↓

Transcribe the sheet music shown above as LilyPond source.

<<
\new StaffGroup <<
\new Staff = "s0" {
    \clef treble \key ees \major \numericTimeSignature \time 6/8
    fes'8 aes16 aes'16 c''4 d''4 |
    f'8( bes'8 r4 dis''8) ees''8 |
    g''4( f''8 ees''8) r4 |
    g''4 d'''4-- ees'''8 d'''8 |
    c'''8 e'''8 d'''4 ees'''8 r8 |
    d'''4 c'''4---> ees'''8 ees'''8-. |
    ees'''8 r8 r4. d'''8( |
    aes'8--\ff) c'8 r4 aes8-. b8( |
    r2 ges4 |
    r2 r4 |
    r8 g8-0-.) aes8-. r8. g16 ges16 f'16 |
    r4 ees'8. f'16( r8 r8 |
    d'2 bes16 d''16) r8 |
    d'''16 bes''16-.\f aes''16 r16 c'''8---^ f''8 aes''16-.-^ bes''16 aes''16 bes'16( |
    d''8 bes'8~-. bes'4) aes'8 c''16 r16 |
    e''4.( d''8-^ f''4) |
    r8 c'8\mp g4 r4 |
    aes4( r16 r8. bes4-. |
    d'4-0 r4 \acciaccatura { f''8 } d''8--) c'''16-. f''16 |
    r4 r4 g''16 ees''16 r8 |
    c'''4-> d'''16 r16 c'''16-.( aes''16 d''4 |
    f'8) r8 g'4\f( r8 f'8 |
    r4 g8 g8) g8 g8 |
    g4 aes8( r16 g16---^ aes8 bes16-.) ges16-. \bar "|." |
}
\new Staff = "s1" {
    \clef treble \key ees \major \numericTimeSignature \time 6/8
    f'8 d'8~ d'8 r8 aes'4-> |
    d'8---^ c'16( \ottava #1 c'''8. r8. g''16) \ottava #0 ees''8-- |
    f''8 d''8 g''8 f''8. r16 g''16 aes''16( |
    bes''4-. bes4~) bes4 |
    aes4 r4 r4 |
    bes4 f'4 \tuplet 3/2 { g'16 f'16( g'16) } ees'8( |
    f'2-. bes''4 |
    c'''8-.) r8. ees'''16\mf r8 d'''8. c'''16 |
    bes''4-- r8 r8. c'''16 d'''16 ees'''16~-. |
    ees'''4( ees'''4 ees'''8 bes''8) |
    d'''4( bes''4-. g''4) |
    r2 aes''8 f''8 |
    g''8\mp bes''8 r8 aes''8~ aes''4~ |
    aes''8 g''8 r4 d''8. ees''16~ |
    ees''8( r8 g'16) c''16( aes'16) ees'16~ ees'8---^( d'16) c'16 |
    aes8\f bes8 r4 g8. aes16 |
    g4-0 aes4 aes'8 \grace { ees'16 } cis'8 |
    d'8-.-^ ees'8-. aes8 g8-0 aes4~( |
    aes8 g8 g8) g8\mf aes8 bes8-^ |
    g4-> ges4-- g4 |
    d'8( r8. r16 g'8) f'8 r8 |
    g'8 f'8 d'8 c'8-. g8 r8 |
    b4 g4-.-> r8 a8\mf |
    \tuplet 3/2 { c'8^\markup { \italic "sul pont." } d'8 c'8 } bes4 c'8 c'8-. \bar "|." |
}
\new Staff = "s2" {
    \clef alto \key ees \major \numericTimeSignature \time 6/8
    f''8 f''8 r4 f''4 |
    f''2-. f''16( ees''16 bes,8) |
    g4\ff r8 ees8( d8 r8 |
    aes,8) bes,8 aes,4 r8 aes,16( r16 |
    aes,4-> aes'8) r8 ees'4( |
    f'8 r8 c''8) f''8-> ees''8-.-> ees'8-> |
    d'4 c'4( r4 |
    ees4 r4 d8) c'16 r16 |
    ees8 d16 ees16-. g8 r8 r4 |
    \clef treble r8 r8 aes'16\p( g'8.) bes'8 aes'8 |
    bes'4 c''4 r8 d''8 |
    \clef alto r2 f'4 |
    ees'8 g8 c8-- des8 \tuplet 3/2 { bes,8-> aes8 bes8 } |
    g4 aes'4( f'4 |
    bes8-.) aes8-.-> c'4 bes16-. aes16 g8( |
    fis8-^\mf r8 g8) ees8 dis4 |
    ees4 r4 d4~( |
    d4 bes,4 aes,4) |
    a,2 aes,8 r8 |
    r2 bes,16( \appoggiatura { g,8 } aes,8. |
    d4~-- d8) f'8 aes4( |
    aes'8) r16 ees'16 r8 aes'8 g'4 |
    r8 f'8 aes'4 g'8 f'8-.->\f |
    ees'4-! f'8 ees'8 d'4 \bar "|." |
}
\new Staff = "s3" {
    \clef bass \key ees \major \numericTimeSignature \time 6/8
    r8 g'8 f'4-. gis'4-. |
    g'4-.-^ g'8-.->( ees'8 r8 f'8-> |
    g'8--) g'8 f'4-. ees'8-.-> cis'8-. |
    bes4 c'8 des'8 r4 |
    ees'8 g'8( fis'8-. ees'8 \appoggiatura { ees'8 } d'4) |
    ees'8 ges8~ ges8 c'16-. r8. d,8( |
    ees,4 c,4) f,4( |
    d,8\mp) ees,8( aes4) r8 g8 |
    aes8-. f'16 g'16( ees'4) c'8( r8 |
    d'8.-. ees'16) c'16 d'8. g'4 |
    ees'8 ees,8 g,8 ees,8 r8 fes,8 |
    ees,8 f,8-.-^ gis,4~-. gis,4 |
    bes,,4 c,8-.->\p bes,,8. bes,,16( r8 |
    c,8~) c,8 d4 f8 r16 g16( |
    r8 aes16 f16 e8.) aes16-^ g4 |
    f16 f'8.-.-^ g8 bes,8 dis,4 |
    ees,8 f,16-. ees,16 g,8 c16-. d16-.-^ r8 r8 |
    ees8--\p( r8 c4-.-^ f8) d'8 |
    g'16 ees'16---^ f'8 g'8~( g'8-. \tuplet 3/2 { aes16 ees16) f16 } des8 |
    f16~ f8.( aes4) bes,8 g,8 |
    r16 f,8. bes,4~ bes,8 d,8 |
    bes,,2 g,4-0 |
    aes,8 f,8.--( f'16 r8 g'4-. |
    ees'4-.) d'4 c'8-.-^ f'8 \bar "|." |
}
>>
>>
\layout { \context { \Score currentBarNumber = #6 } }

↑

_WHAT YOU NEED TO DO_: Determine how many lines of the records above contain the string "major". State only the number.

_WRITTEN REPLY_: 4